(Data for this task)

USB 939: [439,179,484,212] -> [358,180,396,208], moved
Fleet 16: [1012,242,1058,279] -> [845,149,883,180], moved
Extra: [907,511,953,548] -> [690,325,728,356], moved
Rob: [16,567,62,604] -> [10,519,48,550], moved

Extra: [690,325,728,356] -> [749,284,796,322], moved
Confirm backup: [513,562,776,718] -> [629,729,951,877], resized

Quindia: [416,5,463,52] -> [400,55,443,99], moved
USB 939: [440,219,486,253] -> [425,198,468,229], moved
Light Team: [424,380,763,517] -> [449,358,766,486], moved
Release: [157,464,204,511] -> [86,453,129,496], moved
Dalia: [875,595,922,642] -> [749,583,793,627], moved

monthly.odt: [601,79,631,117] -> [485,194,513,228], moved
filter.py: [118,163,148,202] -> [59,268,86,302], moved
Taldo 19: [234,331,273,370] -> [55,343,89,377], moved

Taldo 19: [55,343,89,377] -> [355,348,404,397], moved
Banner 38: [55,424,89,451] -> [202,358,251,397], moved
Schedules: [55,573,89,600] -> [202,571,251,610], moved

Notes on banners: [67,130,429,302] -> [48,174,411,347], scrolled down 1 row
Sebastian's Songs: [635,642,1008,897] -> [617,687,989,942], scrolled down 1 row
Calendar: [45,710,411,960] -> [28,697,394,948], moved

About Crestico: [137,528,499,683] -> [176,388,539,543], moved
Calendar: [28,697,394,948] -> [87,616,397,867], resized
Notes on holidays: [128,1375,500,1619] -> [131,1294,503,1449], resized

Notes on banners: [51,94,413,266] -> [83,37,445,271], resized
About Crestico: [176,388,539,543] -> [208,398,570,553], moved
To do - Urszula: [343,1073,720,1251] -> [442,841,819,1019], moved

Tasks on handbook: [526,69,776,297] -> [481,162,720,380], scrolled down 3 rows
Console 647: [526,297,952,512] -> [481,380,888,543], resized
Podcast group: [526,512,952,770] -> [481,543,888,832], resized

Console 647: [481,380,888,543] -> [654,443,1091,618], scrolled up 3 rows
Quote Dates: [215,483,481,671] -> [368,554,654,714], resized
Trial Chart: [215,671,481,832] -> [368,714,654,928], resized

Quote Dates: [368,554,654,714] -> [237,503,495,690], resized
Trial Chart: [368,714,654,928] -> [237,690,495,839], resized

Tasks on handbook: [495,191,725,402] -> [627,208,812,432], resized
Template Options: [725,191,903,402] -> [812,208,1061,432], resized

(End Data for this task)

The entire listing has to be written out again exactly.

USB 939: [439,179,484,212] -> [358,180,396,208], moved
Fleet 16: [1012,242,1058,279] -> [845,149,883,180], moved
Extra: [907,511,953,548] -> [690,325,728,356], moved
Rob: [16,567,62,604] -> [10,519,48,550], moved

Extra: [690,325,728,356] -> [749,284,796,322], moved
Confirm backup: [513,562,776,718] -> [629,729,951,877], resized

Quindia: [416,5,463,52] -> [400,55,443,99], moved
USB 939: [440,219,486,253] -> [425,198,468,229], moved
Light Team: [424,380,763,517] -> [449,358,766,486], moved
Release: [157,464,204,511] -> [86,453,129,496], moved
Dalia: [875,595,922,642] -> [749,583,793,627], moved

monthly.odt: [601,79,631,117] -> [485,194,513,228], moved
filter.py: [118,163,148,202] -> [59,268,86,302], moved
Taldo 19: [234,331,273,370] -> [55,343,89,377], moved

Taldo 19: [55,343,89,377] -> [355,348,404,397], moved
Banner 38: [55,424,89,451] -> [202,358,251,397], moved
Schedules: [55,573,89,600] -> [202,571,251,610], moved

Notes on banners: [67,130,429,302] -> [48,174,411,347], scrolled down 1 row
Sebastian's Songs: [635,642,1008,897] -> [617,687,989,942], scrolled down 1 row
Calendar: [45,710,411,960] -> [28,697,394,948], moved

About Crestico: [137,528,499,683] -> [176,388,539,543], moved
Calendar: [28,697,394,948] -> [87,616,397,867], resized
Notes on holidays: [128,1375,500,1619] -> [131,1294,503,1449], resized

Notes on banners: [51,94,413,266] -> [83,37,445,271], resized
About Crestico: [176,388,539,543] -> [208,398,570,553], moved
To do - Urszula: [343,1073,720,1251] -> [442,841,819,1019], moved

Tasks on handbook: [526,69,776,297] -> [481,162,720,380], scrolled down 3 rows
Console 647: [526,297,952,512] -> [481,380,888,543], resized
Podcast group: [526,512,952,770] -> [481,543,888,832], resized

Console 647: [481,380,888,543] -> [654,443,1091,618], scrolled up 3 rows
Quote Dates: [215,483,481,671] -> [368,554,654,714], resized
Trial Chart: [215,671,481,832] -> [368,714,654,928], resized

Quote Dates: [368,554,654,714] -> [237,503,495,690], resized
Trial Chart: [368,714,654,928] -> [237,690,495,839], resized

Tasks on handbook: [495,191,725,402] -> [627,208,812,432], resized
Template Options: [725,191,903,402] -> [812,208,1061,432], resized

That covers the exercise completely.